Records to process START

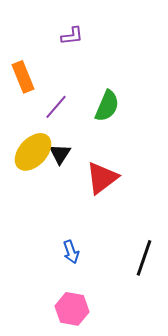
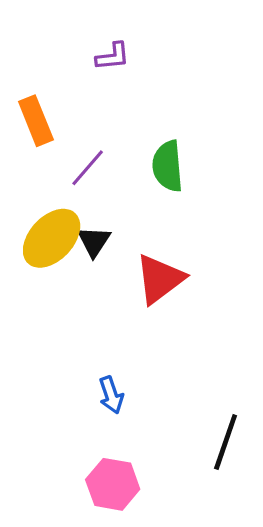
green semicircle: (107, 106) -> (168, 166), turned 152
black line: (144, 258) -> (226, 442), moved

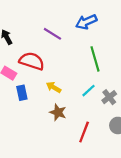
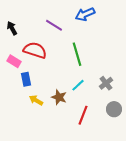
green line: (95, 59) -> (77, 54), moved
yellow arrow: (54, 87) -> (36, 100), moved
cyan line: (88, 91) -> (78, 85), moved

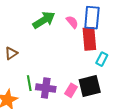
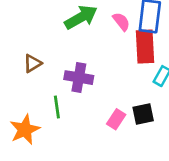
black square: (90, 86) -> (143, 114), size x0.7
purple cross: (46, 88) -> (79, 78), moved

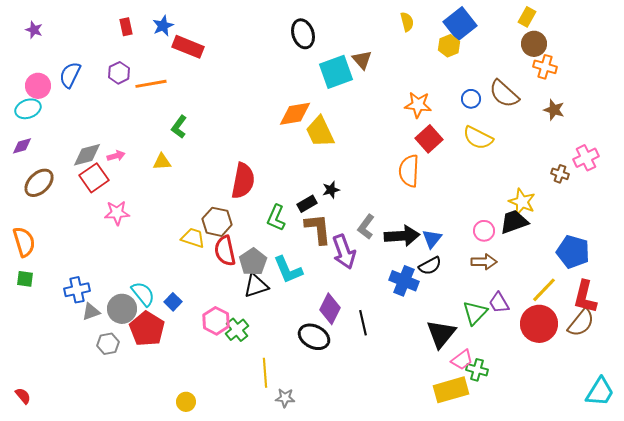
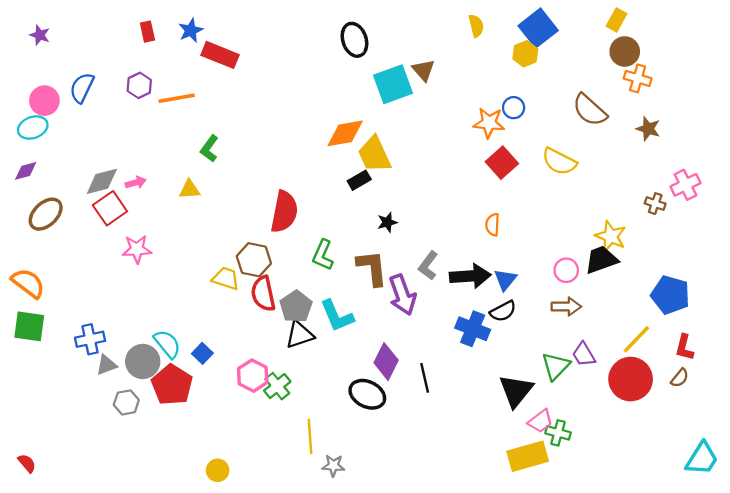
blue circle: (471, 99) -> (514, 108), moved
orange semicircle: (409, 171) -> (493, 225), moved, size x0.6
black rectangle: (307, 204) -> (359, 180), moved
orange semicircle: (24, 242) -> (28, 283), turned -36
green square: (25, 279) -> (29, 326), size x1.6
red L-shape: (585, 297) -> (684, 347), size x0.7
brown semicircle: (581, 323) -> (680, 378), size x0.6

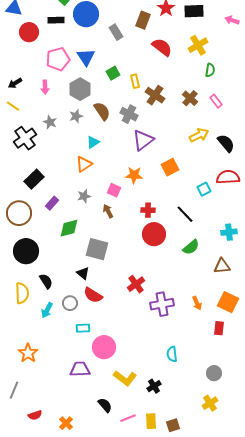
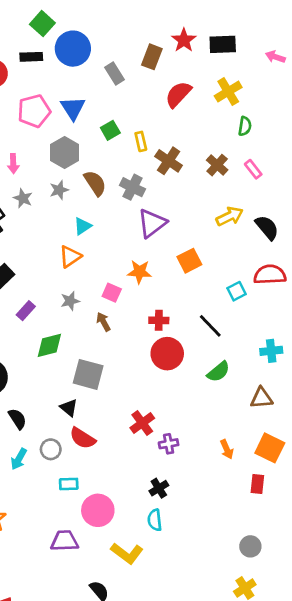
red semicircle: (162, 47) -> (178, 94), turned -85
pink arrow: (45, 87) -> (13, 164), moved
purple cross: (162, 304) -> (169, 444), moved, size x0.6
cyan semicircle: (172, 354) -> (155, 520), moved
black cross: (154, 386) -> (159, 488), moved

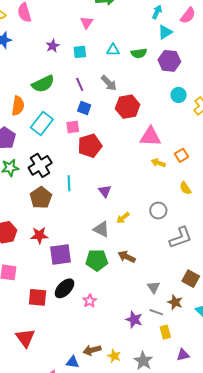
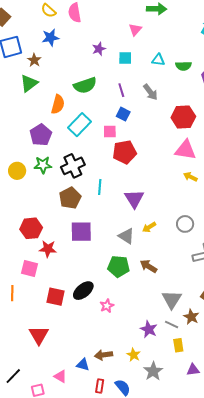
red hexagon: (128, 107) -> (183, 117), moved
purple triangle: (105, 191) -> (134, 199), size x1.5
red star: (39, 235) -> (48, 249), moved
purple square: (60, 255) -> (81, 232), moved
gray triangle: (154, 287) -> (172, 299), size x1.5
yellow star: (114, 356) -> (134, 355), moved

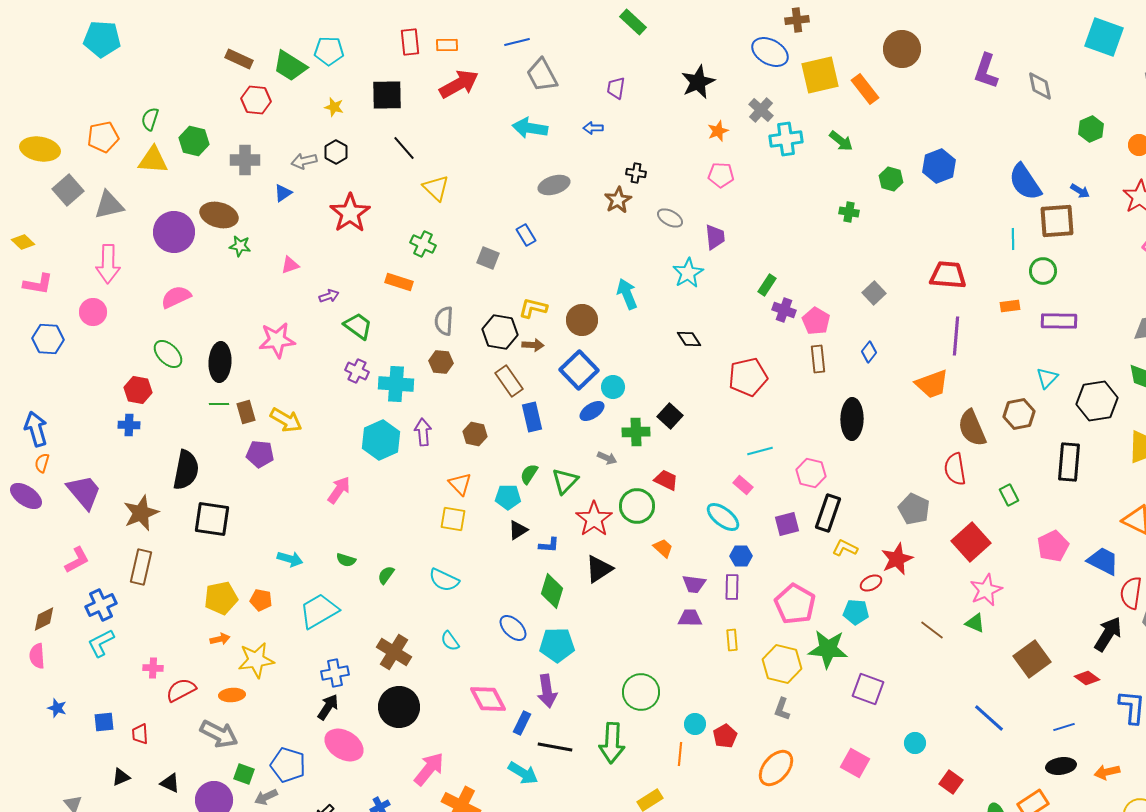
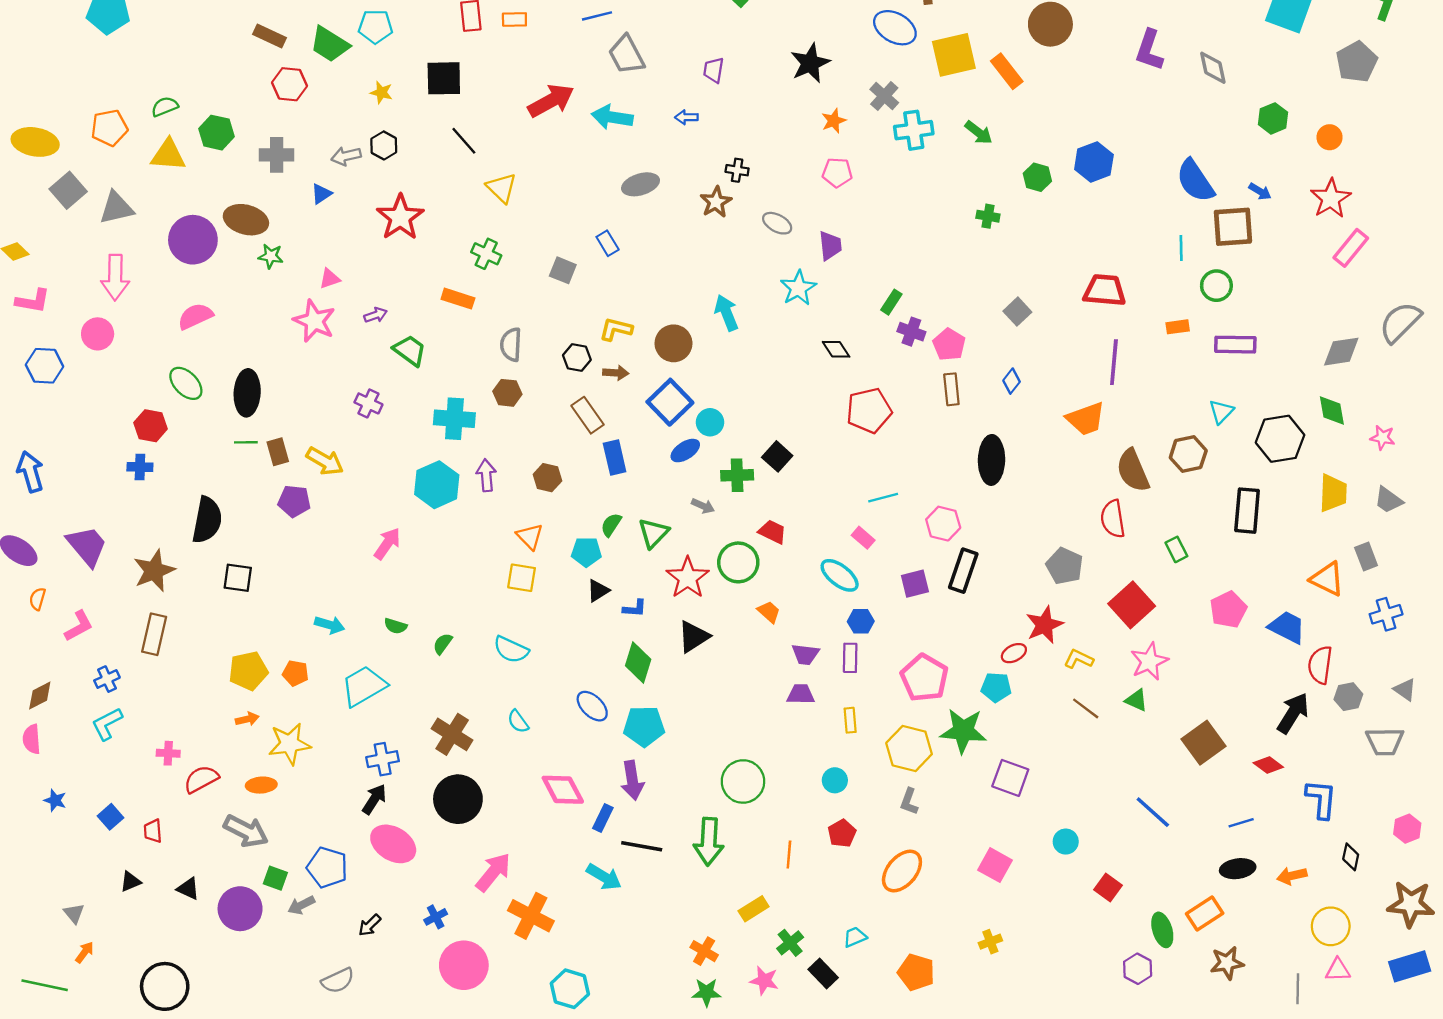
red arrow: (459, 84) -> (551, 101), moved
green semicircle: (150, 119) -> (165, 107), turned 50
black hexagon: (500, 332) -> (577, 357), size x0.7
black diamond: (689, 339) -> (836, 349), moved
pink star: (277, 340) -> (314, 321), moved, turned 30
purple cross: (357, 371) -> (368, 403), moved
orange semicircle: (42, 463) -> (37, 599), moved
black square: (212, 519) -> (238, 578), size x0.7
yellow L-shape: (845, 548) -> (1079, 659), moved
blue cross: (101, 605) -> (107, 679), size x0.7
blue square: (104, 722) -> (111, 817), turned -35
cyan circle: (695, 724) -> (835, 780), moved

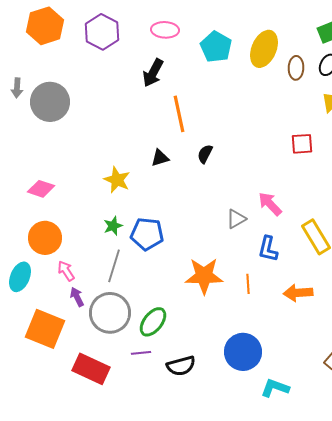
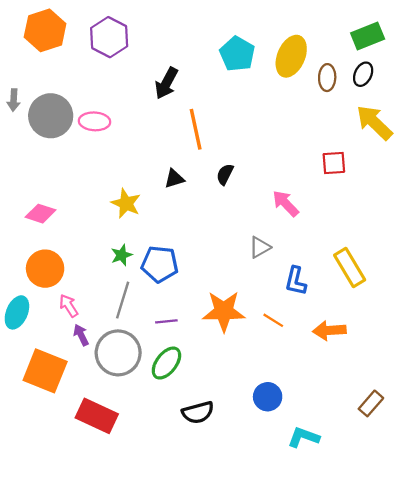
pink ellipse: (165, 30) -> (95, 121), moved
pink arrow: (270, 204) -> (286, 203), moved
orange line: (248, 284) -> (273, 320), turned -54
blue circle: (243, 352) -> (268, 397), size x0.7
purple line: (141, 353) -> (166, 321), moved

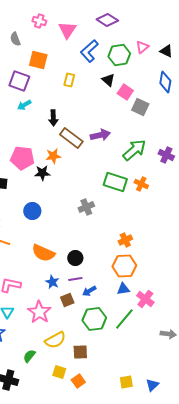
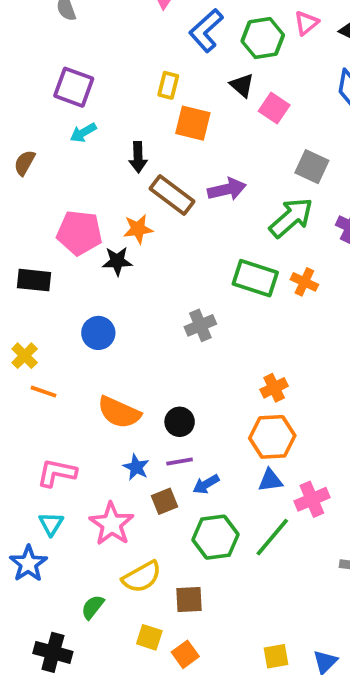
orange square: (38, 60) -> (193, 123), moved
gray square: (140, 107) -> (312, 167), moved
pink cross: (145, 299) -> (312, 499), turned 30

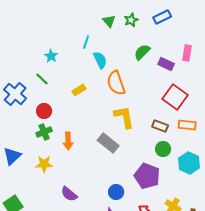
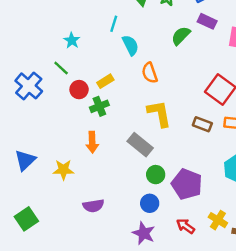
purple rectangle: (166, 64) -> (207, 21), moved
orange semicircle: (116, 83) -> (150, 73), size x0.7
red circle: (44, 111) -> (79, 90), moved
green cross: (44, 132) -> (99, 106), moved
green circle: (163, 149) -> (156, 175), moved
purple semicircle: (69, 194) -> (93, 206), turned -48

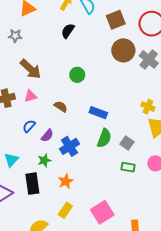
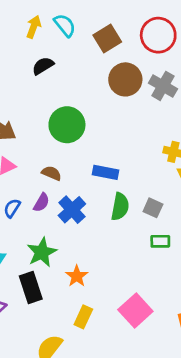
black semicircle: (68, 31) -> (43, 66), turned 35
green circle: (77, 75) -> (67, 125), size x1.6
purple semicircle: (47, 136) -> (41, 203), moved
blue cross: (69, 146) -> (72, 210), moved
green star: (44, 160) -> (42, 252), size x1.5

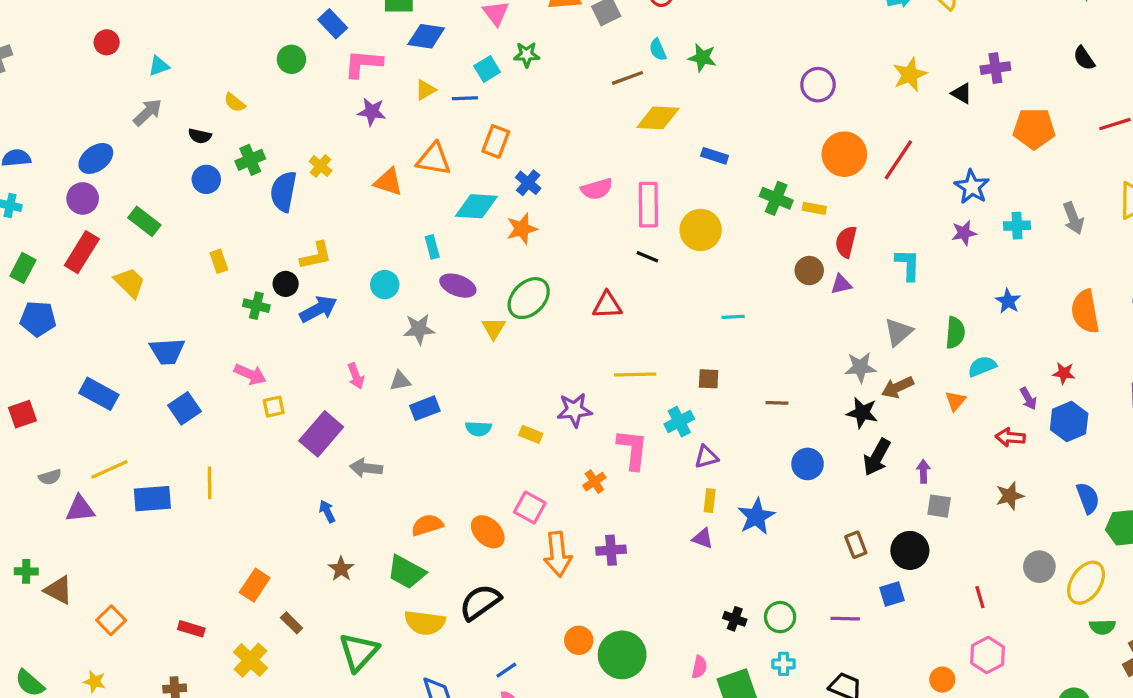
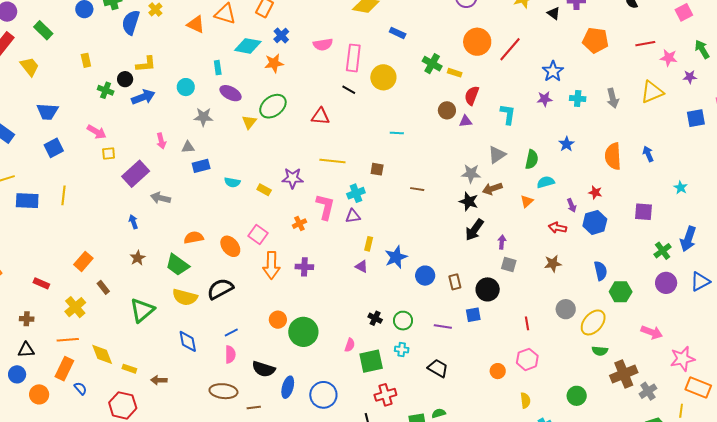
purple triangle: (706, 457) -> (353, 216), moved
blue circle: (808, 464) -> (425, 276), moved

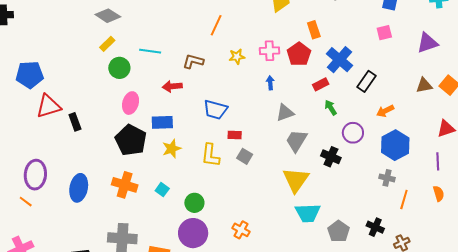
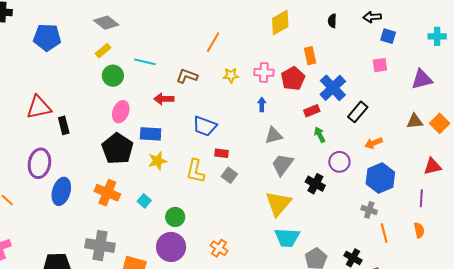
blue pentagon: (30, 75) -> (47, 37), moved
purple ellipse: (35, 175) -> (39, 163), moved
orange line: (404, 200) -> (384, 233), turned -36

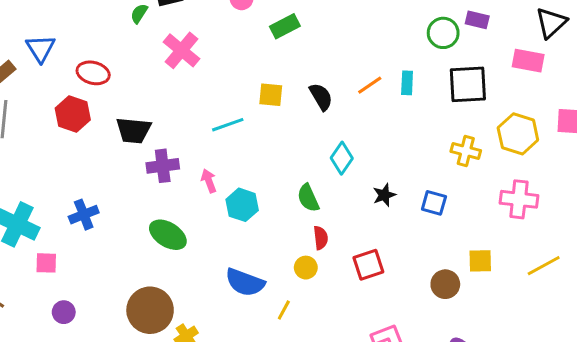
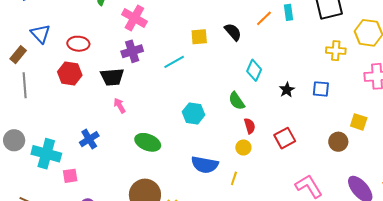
purple cross: (163, 166) -> (132, 51), moved
pink arrow: (209, 181) -> (120, 106), moved
yellow square: (480, 261) -> (359, 122), turned 30

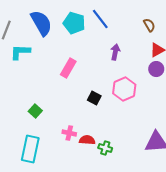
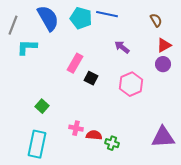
blue line: (100, 19) -> (107, 14), turned -40
purple arrow: (115, 52) -> (122, 47), turned -63
black square: (94, 98) -> (91, 78), moved

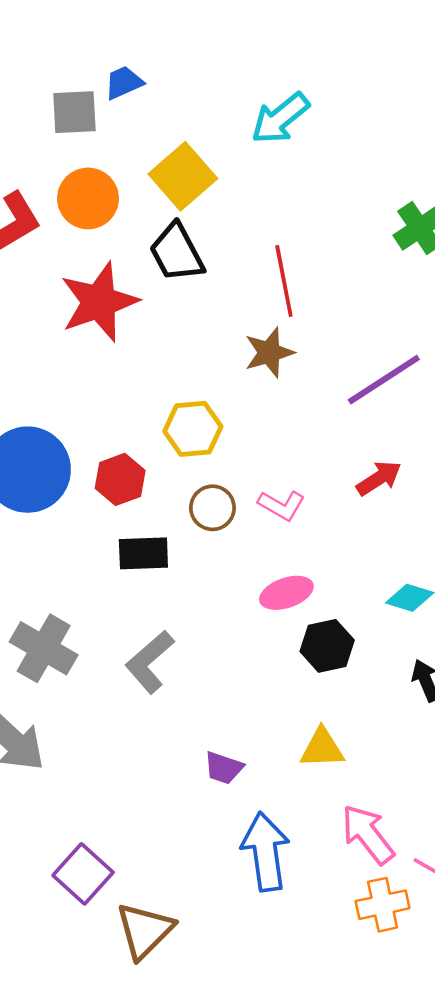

Records to process END

Problem statement — Transcribe the records verbatim, excluding pictures.

Response to this task —
green semicircle: (107, 106) -> (168, 166), turned 152
black line: (144, 258) -> (226, 442), moved

green line: (95, 59) -> (77, 54), moved
yellow arrow: (54, 87) -> (36, 100), moved
cyan line: (88, 91) -> (78, 85), moved

black square: (90, 86) -> (143, 114), size x0.7
purple cross: (46, 88) -> (79, 78), moved

blue circle: (471, 99) -> (514, 108), moved
orange semicircle: (409, 171) -> (493, 225), moved, size x0.6
black rectangle: (307, 204) -> (359, 180), moved
orange semicircle: (24, 242) -> (28, 283), turned -36
green square: (25, 279) -> (29, 326), size x1.6
red L-shape: (585, 297) -> (684, 347), size x0.7
brown semicircle: (581, 323) -> (680, 378), size x0.6

red semicircle: (162, 47) -> (178, 94), turned -85
pink arrow: (45, 87) -> (13, 164), moved
purple cross: (162, 304) -> (169, 444), moved, size x0.6
cyan semicircle: (172, 354) -> (155, 520), moved
black cross: (154, 386) -> (159, 488), moved

red hexagon: (128, 107) -> (183, 117), moved
purple triangle: (105, 191) -> (134, 199), size x1.5
red star: (39, 235) -> (48, 249), moved
purple square: (60, 255) -> (81, 232), moved
gray triangle: (154, 287) -> (172, 299), size x1.5
yellow star: (114, 356) -> (134, 355), moved

red arrow: (459, 84) -> (551, 101), moved
green semicircle: (150, 119) -> (165, 107), turned 50
black hexagon: (500, 332) -> (577, 357), size x0.7
black diamond: (689, 339) -> (836, 349), moved
pink star: (277, 340) -> (314, 321), moved, turned 30
purple cross: (357, 371) -> (368, 403), moved
orange semicircle: (42, 463) -> (37, 599), moved
black square: (212, 519) -> (238, 578), size x0.7
yellow L-shape: (845, 548) -> (1079, 659), moved
blue cross: (101, 605) -> (107, 679), size x0.7
blue square: (104, 722) -> (111, 817), turned -35
cyan circle: (695, 724) -> (835, 780), moved

pink ellipse: (165, 30) -> (95, 121), moved
pink arrow: (270, 204) -> (286, 203), moved
orange line: (248, 284) -> (273, 320), turned -54
blue circle: (243, 352) -> (268, 397), size x0.7
purple line: (141, 353) -> (166, 321), moved

orange square: (38, 60) -> (193, 123), moved
gray square: (140, 107) -> (312, 167), moved
pink cross: (145, 299) -> (312, 499), turned 30

purple rectangle: (166, 64) -> (207, 21), moved
orange semicircle: (116, 83) -> (150, 73), size x0.7
red circle: (44, 111) -> (79, 90), moved
green cross: (44, 132) -> (99, 106), moved
green circle: (163, 149) -> (156, 175), moved
purple semicircle: (69, 194) -> (93, 206), turned -48

black semicircle: (68, 31) -> (43, 66), turned 35
green circle: (77, 75) -> (67, 125), size x1.6
purple semicircle: (47, 136) -> (41, 203), moved
blue cross: (69, 146) -> (72, 210), moved
green star: (44, 160) -> (42, 252), size x1.5

purple triangle: (706, 457) -> (353, 216), moved
blue circle: (808, 464) -> (425, 276), moved

blue pentagon: (30, 75) -> (47, 37), moved
purple ellipse: (35, 175) -> (39, 163), moved
orange line: (404, 200) -> (384, 233), turned -36

purple cross: (163, 166) -> (132, 51), moved
pink arrow: (209, 181) -> (120, 106), moved
yellow square: (480, 261) -> (359, 122), turned 30

blue line: (100, 19) -> (107, 14), turned -40
purple arrow: (115, 52) -> (122, 47), turned -63
black square: (94, 98) -> (91, 78), moved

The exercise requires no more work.